▸ **EXERCISE OBJECTIVE**
Give again the line that contains "[389,430,437,481]", plus every line after it to the end of the records, unchanged.

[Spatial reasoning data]
*****
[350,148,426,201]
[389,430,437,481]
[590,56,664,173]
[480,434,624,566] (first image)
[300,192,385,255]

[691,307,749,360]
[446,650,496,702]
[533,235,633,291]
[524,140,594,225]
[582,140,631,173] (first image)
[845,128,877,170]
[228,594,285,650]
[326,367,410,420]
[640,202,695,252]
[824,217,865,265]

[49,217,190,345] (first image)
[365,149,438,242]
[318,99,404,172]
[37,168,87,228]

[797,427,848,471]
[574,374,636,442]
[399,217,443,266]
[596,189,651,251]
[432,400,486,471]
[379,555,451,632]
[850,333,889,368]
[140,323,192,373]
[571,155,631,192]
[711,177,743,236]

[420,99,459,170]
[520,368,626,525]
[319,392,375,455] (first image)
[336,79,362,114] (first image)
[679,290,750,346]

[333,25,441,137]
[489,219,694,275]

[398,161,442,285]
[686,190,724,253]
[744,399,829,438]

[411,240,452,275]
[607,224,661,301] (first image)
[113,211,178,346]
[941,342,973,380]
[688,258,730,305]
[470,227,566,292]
*****
▸ **TASK RESPONSE**
[389,430,437,481]
[590,56,664,173]
[480,434,624,566] (first image)
[300,192,385,255]

[691,307,749,360]
[446,650,496,702]
[533,235,633,291]
[524,140,594,225]
[582,140,631,173] (first image)
[845,128,877,170]
[228,594,285,650]
[326,367,410,420]
[640,202,695,252]
[824,217,865,265]

[49,217,190,345] (first image)
[365,149,438,242]
[318,99,404,172]
[37,168,87,228]

[797,427,848,471]
[574,374,636,442]
[399,217,443,266]
[596,189,651,251]
[432,400,486,471]
[379,555,451,632]
[850,333,889,368]
[140,323,192,373]
[571,155,631,192]
[711,177,743,236]

[420,99,459,170]
[520,368,626,525]
[319,392,375,455] (first image)
[336,79,362,114] (first image)
[679,290,750,346]

[333,25,441,137]
[489,219,694,275]

[398,161,442,285]
[686,190,724,253]
[744,399,829,438]

[411,240,452,275]
[607,224,661,301] (first image)
[113,211,178,346]
[941,342,973,380]
[688,258,730,305]
[470,227,566,292]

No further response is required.